SUPPLIED MATERIAL START
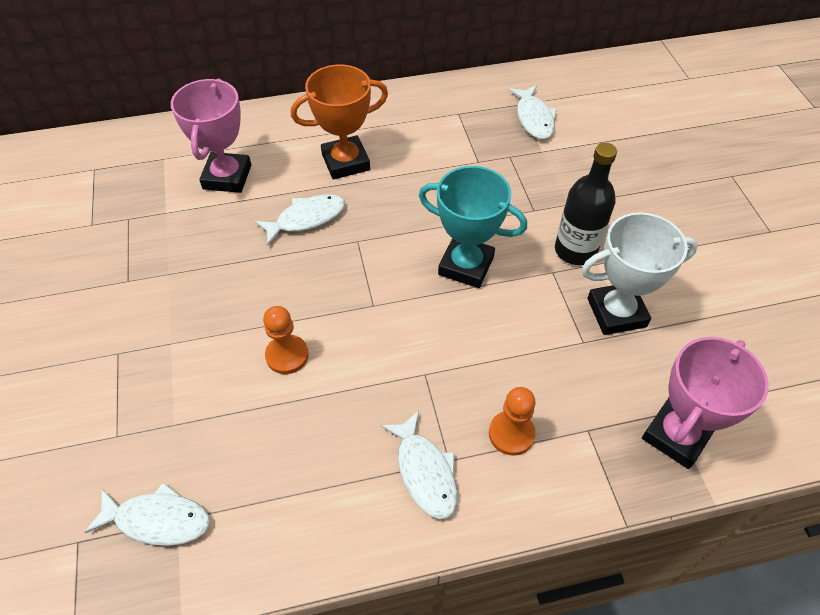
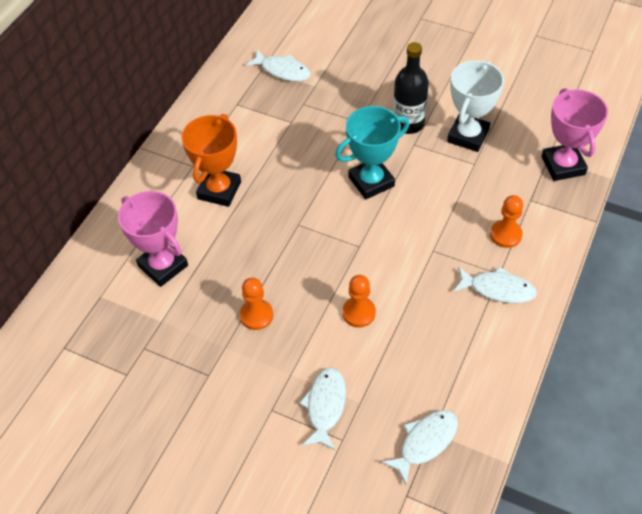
camera: 50 degrees left, 0 degrees up
(221, 275) = (256, 315): none -> orange pawn
(306, 219) = (251, 241): white fish -> white fish (325, 406)

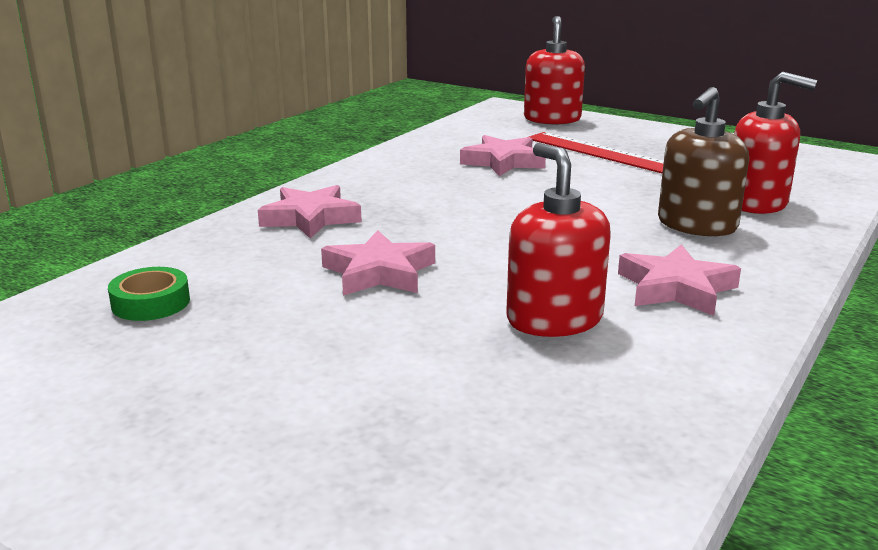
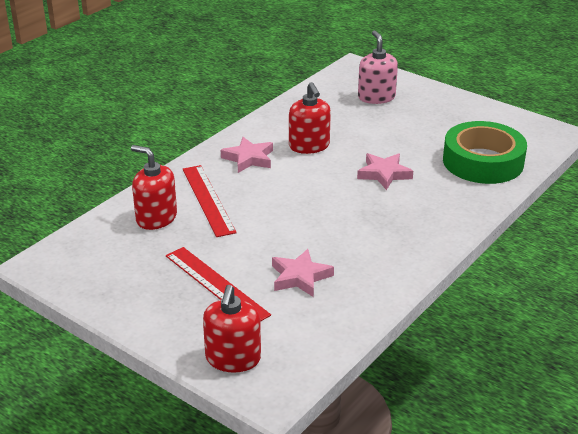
camera: 175 degrees left, 10 degrees up
(151, 303) = (483, 161): green tape -> green tape, size x2.41
(310, 218) = (428, 217): pink star -> none
(380, 487) = (376, 97): none -> pink soap dispenser
(696, 225) = (208, 200): brown soap dispenser -> red ruler

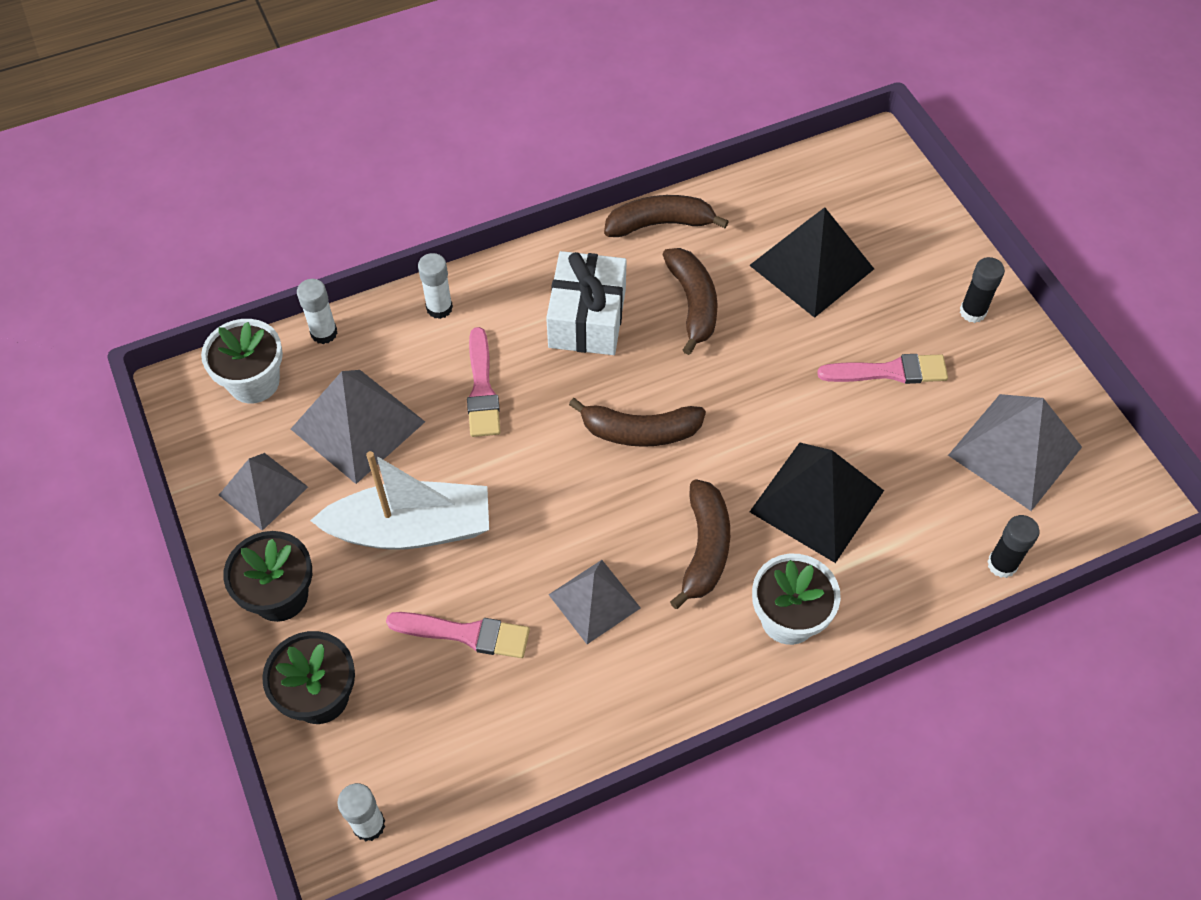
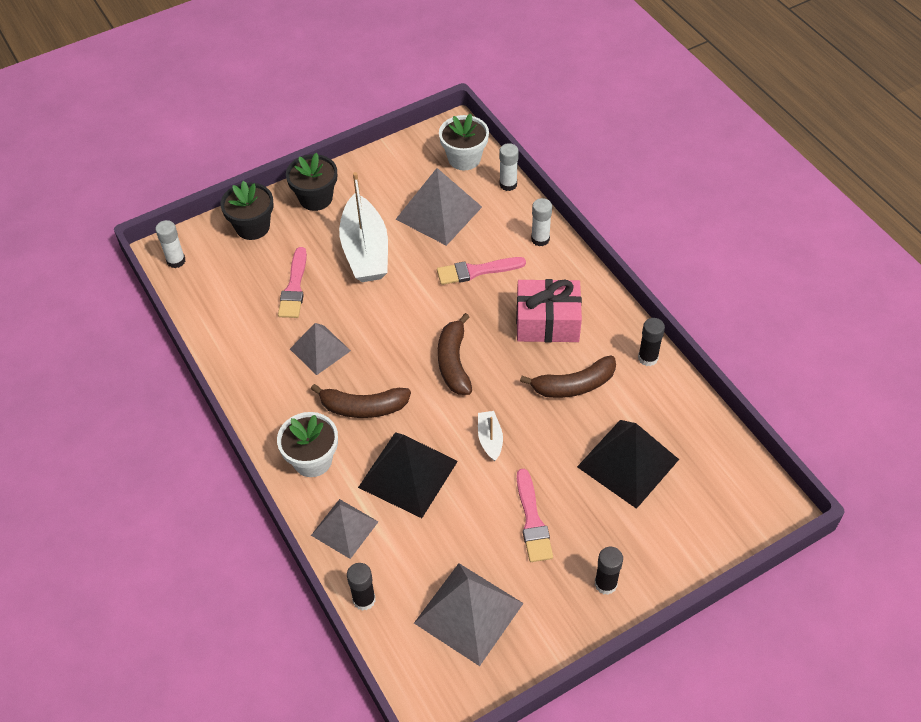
camera: 85 degrees right, 5 degrees down
(263, 491) = (386, 177): grey pyramid -> grey pyramid (344, 528)
(587, 318) = (547, 322): white gift -> pink gift
(659, 224) = (647, 358): brown banana -> black glue stick
(768, 403) = (490, 439): none -> white boat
SUPPLIED MATERIAL END
→ **WORK INSTRUCTIONS**
Here the job is to print the data above exactly, except for any pictures.

→ **RESULT OF THIS EXERCISE**
camera: 50 degrees left, 0 degrees up
(221, 275) = (256, 315): none -> orange pawn
(306, 219) = (251, 241): white fish -> white fish (325, 406)

camera: 175 degrees left, 10 degrees up
(151, 303) = (483, 161): green tape -> green tape, size x2.41
(310, 218) = (428, 217): pink star -> none
(380, 487) = (376, 97): none -> pink soap dispenser
(696, 225) = (208, 200): brown soap dispenser -> red ruler

camera: 85 degrees right, 5 degrees down
(263, 491) = (386, 177): grey pyramid -> grey pyramid (344, 528)
(587, 318) = (547, 322): white gift -> pink gift
(659, 224) = (647, 358): brown banana -> black glue stick
(768, 403) = (490, 439): none -> white boat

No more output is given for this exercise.